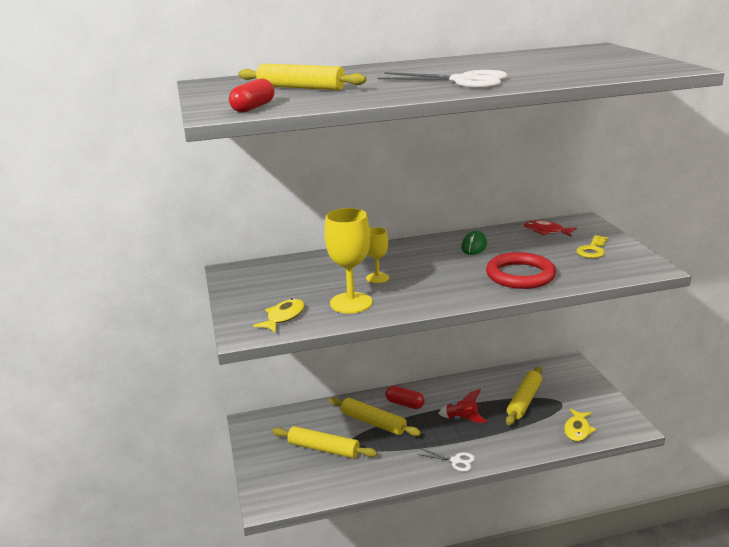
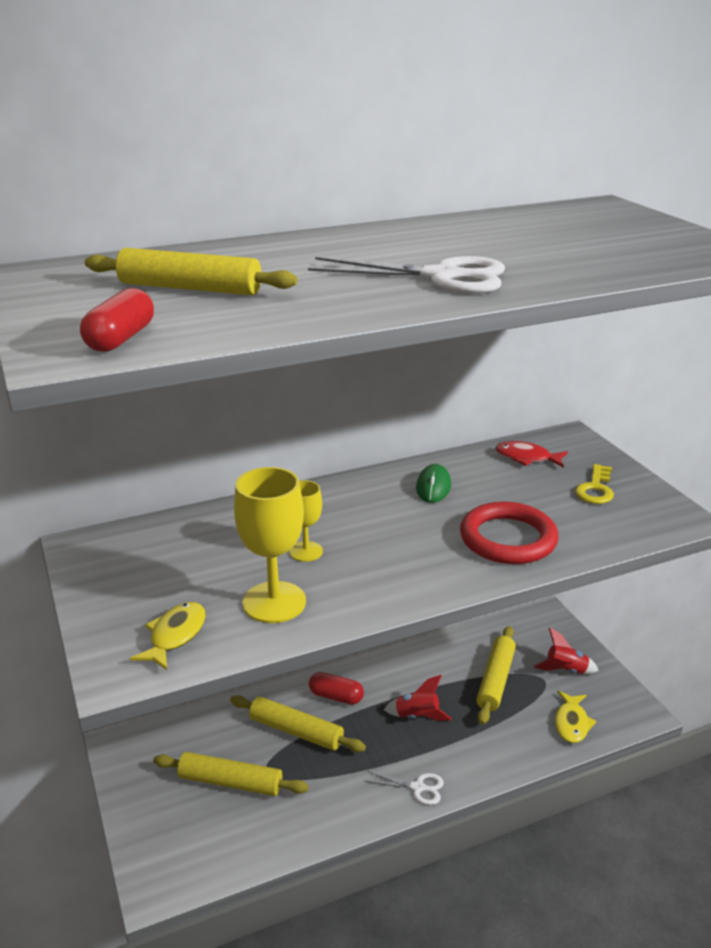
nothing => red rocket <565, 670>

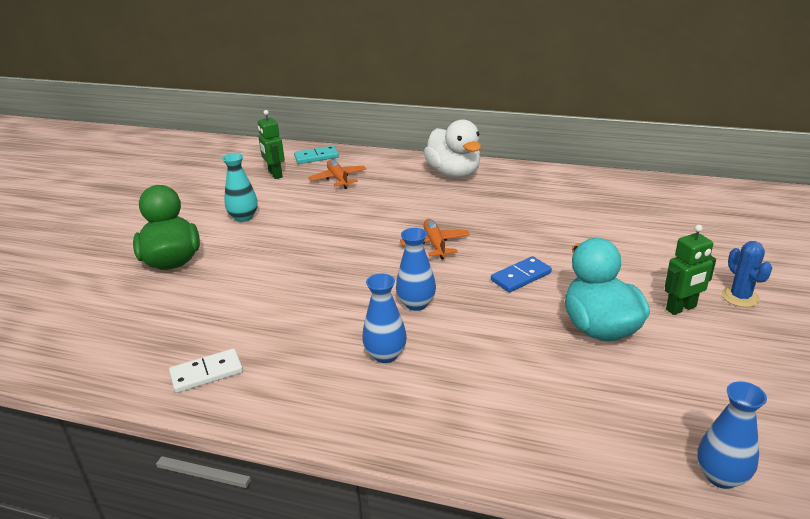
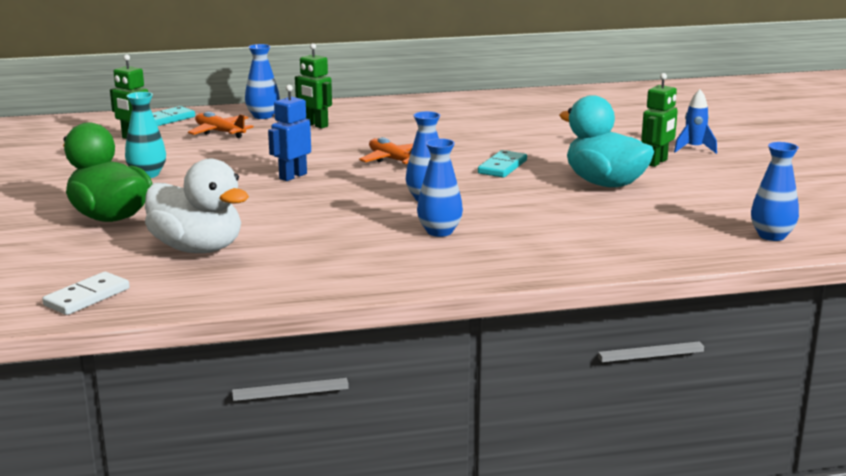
nothing => royal blue flower vase <263, 116>
nothing => royal blue robot figure <292, 176>
nothing => emerald robot figure <315, 125>
pure white domino piece <206, 373> => pure white domino piece <87, 297>, moved
pure white toy duck <454, 173> => pure white toy duck <198, 248>, moved
royal blue saguaro cactus <740, 297> => royal blue rocket <694, 149>
royal blue domino piece <521, 277> => teal domino piece <502, 167>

### What to work on
Exactly the lines between the one containing "royal blue saguaro" and the end of the material, both ends included, must be retyped, with nothing added.

### Solution to this task
royal blue saguaro cactus <740, 297> => royal blue rocket <694, 149>
royal blue domino piece <521, 277> => teal domino piece <502, 167>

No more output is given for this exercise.